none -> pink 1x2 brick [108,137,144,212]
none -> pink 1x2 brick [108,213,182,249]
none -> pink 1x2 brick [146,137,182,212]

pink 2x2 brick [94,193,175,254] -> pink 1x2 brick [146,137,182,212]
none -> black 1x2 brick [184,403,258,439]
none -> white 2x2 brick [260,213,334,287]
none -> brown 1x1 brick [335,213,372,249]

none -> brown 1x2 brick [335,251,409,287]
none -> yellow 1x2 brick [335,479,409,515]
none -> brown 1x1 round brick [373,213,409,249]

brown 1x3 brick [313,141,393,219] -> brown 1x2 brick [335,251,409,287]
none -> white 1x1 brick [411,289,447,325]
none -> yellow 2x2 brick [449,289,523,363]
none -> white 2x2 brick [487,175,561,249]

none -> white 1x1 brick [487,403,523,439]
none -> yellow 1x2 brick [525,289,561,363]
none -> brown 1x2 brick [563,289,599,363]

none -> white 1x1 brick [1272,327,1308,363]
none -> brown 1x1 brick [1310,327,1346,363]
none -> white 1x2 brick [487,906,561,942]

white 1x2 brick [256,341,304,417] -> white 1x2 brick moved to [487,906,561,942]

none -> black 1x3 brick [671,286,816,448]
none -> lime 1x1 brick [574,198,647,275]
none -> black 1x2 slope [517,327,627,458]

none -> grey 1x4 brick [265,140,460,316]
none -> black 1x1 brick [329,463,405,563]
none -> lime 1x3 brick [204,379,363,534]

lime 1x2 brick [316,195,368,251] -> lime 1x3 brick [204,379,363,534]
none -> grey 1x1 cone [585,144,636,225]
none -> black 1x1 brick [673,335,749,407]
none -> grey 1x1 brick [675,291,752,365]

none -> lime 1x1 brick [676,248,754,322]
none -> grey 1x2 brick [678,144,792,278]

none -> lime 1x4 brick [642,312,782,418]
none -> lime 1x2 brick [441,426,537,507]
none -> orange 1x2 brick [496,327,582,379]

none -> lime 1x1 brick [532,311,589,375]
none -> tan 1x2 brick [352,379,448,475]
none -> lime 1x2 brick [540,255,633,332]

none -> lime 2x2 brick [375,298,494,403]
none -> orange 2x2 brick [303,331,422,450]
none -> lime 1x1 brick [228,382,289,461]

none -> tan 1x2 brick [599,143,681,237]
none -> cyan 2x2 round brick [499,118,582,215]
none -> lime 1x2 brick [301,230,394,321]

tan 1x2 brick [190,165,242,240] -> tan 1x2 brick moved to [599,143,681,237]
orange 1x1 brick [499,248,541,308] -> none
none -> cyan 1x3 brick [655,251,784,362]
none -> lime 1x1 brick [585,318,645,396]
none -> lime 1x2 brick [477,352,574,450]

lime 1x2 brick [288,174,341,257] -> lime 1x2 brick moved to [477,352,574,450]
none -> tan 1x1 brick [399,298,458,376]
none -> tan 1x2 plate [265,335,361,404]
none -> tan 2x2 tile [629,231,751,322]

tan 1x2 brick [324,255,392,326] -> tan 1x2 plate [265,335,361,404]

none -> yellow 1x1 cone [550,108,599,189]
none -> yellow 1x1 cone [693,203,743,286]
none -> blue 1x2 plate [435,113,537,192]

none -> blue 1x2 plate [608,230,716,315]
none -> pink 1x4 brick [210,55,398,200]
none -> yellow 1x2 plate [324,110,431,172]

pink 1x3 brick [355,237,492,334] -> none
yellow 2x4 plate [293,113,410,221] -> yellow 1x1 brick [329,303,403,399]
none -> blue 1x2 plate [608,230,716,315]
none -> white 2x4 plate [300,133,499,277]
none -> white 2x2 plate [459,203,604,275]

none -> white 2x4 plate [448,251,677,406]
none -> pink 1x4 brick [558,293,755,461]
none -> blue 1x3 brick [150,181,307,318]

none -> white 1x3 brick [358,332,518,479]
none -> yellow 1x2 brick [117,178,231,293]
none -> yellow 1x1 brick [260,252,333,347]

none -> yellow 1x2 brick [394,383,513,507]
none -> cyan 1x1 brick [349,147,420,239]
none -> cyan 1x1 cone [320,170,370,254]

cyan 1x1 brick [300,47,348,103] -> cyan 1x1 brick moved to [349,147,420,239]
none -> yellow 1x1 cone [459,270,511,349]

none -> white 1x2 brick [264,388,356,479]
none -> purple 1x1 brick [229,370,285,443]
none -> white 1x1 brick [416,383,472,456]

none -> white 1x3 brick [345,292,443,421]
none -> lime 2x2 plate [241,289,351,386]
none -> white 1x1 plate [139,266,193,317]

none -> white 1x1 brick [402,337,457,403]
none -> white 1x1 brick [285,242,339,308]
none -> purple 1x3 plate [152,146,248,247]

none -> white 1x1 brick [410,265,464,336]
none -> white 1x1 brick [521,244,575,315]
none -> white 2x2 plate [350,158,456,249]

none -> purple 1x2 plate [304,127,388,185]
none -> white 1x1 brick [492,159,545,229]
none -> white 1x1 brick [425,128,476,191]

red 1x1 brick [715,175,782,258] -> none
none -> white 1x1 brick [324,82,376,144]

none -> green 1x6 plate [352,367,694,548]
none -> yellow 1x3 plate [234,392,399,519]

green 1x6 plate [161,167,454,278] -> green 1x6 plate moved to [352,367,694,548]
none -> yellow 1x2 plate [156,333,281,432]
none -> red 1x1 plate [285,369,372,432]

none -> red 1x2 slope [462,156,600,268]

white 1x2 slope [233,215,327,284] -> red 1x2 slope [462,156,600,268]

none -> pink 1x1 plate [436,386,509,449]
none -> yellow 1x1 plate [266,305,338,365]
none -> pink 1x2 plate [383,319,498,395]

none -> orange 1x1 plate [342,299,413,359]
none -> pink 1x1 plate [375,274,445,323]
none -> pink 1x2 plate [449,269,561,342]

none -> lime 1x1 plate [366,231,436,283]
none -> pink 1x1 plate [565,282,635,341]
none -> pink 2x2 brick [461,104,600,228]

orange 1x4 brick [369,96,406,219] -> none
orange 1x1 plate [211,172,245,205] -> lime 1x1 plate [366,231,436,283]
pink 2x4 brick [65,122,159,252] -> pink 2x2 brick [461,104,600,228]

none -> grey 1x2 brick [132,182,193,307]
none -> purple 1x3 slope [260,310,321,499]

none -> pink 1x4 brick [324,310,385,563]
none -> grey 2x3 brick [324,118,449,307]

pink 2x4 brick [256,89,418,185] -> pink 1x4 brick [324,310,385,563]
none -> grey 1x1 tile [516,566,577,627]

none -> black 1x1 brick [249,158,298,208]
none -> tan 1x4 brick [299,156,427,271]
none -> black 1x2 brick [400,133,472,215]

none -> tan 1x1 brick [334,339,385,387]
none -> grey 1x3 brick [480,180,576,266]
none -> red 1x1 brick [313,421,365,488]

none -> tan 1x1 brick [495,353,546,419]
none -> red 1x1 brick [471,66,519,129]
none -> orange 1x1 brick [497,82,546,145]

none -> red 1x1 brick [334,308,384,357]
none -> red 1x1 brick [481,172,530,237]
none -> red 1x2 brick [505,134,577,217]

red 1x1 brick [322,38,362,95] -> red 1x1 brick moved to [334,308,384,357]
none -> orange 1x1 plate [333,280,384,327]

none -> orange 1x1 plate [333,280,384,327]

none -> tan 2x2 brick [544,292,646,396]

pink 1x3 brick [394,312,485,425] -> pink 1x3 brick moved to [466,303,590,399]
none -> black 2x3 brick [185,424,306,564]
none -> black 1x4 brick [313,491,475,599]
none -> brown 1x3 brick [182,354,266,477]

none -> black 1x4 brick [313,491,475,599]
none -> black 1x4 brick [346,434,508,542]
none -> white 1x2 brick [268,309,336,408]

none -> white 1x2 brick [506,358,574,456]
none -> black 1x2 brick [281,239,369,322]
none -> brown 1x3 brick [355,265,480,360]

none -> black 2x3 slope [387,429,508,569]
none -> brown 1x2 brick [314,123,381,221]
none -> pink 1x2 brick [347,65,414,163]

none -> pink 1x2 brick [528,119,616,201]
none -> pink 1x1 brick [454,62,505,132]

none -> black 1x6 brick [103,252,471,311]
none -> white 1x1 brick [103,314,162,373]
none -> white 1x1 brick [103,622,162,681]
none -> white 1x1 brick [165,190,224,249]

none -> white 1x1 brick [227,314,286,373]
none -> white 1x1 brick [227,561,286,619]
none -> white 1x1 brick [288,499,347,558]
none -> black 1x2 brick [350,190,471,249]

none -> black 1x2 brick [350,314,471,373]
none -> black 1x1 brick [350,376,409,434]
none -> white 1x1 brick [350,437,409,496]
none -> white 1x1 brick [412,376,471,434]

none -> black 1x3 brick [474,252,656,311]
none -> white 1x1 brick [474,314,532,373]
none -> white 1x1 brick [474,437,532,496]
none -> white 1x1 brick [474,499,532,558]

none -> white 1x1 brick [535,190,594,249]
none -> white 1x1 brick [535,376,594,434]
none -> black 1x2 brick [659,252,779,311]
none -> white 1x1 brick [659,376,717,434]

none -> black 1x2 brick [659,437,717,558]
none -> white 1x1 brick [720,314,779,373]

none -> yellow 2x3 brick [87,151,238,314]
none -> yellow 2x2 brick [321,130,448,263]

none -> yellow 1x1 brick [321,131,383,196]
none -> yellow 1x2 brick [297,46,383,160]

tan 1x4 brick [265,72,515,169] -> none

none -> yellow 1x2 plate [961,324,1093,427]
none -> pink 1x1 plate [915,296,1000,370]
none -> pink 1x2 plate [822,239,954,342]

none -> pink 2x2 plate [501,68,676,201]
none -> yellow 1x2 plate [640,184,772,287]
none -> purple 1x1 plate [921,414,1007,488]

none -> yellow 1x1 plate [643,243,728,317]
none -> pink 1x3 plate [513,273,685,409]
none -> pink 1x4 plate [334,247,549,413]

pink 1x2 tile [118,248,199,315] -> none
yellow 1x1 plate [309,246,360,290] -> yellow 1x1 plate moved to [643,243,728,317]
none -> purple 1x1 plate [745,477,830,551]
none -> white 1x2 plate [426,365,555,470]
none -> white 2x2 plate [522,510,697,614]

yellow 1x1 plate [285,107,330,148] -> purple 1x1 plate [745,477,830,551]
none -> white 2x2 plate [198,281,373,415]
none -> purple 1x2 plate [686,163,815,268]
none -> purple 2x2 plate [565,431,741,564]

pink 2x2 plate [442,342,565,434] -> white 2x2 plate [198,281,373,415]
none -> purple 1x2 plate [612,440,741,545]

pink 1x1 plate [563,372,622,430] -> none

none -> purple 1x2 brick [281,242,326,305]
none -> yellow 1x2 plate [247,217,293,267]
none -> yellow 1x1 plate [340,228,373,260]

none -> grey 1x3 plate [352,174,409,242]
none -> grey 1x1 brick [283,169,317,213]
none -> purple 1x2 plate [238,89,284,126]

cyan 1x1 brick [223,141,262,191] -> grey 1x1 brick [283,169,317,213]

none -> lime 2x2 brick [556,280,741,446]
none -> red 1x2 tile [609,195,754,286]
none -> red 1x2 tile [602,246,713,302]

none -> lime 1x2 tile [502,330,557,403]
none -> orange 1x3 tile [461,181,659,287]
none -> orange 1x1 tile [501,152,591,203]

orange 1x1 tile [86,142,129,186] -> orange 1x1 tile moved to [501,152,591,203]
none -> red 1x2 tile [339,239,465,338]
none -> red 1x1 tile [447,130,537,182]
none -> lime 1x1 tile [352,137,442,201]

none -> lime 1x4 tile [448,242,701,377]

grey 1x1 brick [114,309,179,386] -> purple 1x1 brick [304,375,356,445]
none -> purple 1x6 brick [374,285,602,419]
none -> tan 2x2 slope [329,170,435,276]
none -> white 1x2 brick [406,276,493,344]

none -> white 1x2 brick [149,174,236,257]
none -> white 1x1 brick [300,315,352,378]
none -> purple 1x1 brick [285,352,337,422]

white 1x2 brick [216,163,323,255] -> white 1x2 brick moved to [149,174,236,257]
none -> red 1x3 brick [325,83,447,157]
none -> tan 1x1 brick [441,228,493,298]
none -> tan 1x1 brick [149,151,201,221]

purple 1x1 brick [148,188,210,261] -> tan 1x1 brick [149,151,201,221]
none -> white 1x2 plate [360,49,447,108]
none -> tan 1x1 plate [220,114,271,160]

________________________

*TASK DIRECTIONS:*
In the records above, find each line with the string "round" and list it.

*EXPECTED ANSWER:*
none -> brown 1x1 round brick [373,213,409,249]
none -> cyan 2x2 round brick [499,118,582,215]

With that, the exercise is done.